» **MATERIAL FOR THIS TASK**
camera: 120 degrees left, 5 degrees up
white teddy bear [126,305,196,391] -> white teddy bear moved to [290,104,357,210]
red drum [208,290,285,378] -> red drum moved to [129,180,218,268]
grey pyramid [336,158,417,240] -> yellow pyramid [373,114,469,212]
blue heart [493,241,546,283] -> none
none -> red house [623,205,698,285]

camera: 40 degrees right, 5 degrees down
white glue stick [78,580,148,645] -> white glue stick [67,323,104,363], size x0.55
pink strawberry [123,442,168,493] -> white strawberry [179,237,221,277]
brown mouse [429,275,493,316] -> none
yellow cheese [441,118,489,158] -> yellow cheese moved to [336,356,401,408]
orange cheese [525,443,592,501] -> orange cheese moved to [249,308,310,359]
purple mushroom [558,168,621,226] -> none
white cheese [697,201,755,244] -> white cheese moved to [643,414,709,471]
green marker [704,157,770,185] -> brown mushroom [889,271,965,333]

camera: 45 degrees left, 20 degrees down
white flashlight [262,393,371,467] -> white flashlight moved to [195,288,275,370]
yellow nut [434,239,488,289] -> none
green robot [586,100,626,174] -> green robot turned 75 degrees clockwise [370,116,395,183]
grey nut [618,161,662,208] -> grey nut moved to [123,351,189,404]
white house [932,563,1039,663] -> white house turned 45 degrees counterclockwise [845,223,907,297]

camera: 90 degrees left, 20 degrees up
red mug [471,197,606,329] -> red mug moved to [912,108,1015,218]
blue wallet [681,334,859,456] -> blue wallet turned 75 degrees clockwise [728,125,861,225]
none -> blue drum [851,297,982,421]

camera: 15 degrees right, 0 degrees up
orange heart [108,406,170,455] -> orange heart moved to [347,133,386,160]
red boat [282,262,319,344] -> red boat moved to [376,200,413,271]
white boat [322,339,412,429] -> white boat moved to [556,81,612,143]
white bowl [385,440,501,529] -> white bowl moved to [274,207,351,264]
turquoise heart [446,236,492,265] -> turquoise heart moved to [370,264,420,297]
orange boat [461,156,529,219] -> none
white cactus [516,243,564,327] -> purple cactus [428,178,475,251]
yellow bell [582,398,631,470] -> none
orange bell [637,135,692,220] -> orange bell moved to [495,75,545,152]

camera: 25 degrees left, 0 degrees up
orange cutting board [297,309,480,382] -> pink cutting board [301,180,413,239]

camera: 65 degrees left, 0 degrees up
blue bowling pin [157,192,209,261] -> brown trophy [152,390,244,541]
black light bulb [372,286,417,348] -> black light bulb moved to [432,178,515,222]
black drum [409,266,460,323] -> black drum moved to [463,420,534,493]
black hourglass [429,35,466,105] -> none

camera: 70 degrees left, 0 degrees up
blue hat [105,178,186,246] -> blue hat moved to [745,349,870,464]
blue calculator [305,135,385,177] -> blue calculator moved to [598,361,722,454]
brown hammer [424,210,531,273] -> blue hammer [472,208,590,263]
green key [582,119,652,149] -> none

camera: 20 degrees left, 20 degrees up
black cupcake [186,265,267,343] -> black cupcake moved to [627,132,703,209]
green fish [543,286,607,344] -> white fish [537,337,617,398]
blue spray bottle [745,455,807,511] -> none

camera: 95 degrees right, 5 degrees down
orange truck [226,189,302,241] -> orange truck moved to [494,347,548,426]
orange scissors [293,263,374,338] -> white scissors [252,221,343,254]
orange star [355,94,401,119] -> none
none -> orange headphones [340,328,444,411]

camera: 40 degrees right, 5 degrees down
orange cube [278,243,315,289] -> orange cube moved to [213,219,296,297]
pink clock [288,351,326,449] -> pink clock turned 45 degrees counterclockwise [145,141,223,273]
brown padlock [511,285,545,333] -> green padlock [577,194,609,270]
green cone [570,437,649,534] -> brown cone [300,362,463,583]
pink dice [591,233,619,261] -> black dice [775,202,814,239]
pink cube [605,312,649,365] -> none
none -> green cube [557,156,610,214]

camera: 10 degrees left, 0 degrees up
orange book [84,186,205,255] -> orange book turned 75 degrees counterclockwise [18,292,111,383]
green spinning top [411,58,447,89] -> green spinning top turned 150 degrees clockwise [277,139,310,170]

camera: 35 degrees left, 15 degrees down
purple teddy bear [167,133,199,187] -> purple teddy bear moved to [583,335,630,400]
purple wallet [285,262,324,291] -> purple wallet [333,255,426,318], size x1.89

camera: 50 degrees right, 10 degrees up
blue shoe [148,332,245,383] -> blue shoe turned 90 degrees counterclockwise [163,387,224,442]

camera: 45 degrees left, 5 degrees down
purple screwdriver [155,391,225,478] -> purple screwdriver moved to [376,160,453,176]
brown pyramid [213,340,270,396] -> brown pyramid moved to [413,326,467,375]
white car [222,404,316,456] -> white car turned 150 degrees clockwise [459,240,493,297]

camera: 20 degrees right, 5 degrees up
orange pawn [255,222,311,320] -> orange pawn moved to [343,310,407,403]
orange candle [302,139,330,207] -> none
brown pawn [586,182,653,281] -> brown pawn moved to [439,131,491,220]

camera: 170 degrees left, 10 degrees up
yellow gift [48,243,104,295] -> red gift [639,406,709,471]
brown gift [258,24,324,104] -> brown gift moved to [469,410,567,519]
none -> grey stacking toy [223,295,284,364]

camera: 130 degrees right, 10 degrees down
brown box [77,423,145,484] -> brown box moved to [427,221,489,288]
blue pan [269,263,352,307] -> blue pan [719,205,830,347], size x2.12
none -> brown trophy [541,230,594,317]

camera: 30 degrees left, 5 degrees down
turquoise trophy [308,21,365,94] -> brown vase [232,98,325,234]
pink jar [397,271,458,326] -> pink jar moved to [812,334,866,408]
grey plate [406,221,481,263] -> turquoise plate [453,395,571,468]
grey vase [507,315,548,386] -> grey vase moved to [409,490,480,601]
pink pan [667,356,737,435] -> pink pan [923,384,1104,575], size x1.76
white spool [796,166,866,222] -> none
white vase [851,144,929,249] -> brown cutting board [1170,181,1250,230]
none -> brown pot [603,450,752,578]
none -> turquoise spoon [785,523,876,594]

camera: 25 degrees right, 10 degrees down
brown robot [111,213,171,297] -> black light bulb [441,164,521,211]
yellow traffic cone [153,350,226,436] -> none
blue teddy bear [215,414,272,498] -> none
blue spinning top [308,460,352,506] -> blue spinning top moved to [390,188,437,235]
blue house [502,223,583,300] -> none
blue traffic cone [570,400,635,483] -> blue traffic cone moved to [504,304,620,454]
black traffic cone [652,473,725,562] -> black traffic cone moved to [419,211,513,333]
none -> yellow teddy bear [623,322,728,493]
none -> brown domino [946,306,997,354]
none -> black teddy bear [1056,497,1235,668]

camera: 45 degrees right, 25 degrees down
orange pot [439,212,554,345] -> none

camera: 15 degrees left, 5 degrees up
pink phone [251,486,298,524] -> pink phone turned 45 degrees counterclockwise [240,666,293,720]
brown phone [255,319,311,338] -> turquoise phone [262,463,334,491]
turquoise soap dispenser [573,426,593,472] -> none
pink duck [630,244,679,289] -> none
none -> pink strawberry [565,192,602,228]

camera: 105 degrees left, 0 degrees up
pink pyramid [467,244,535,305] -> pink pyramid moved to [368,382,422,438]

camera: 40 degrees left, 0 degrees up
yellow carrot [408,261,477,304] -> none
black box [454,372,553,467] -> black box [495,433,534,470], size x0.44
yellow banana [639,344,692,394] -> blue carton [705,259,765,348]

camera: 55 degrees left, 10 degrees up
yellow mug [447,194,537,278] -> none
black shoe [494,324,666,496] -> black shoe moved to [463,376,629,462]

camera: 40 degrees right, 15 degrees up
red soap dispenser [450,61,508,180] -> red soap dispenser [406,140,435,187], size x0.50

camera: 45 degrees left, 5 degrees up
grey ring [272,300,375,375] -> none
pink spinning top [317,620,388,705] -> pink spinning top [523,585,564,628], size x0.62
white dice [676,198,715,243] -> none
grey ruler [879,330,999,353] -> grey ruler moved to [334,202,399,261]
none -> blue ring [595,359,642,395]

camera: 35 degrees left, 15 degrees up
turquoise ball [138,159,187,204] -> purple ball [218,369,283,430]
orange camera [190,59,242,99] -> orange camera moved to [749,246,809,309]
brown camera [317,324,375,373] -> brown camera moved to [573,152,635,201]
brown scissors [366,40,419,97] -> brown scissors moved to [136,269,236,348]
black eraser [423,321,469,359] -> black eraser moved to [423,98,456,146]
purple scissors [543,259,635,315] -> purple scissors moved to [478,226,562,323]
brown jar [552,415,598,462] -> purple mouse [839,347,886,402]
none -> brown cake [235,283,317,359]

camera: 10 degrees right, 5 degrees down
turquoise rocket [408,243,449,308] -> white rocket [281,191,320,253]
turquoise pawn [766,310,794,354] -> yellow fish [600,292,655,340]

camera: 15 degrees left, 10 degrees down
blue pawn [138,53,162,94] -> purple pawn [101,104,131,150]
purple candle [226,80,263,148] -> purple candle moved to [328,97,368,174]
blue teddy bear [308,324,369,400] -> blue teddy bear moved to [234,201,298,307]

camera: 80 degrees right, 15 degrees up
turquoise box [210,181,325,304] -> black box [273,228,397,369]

» **WHAT IS EXPECTED**
Would you copy each line of the records that contains "cheese"?

» **TASK ANSWER**
yellow cheese [441,118,489,158] -> yellow cheese moved to [336,356,401,408]
orange cheese [525,443,592,501] -> orange cheese moved to [249,308,310,359]
white cheese [697,201,755,244] -> white cheese moved to [643,414,709,471]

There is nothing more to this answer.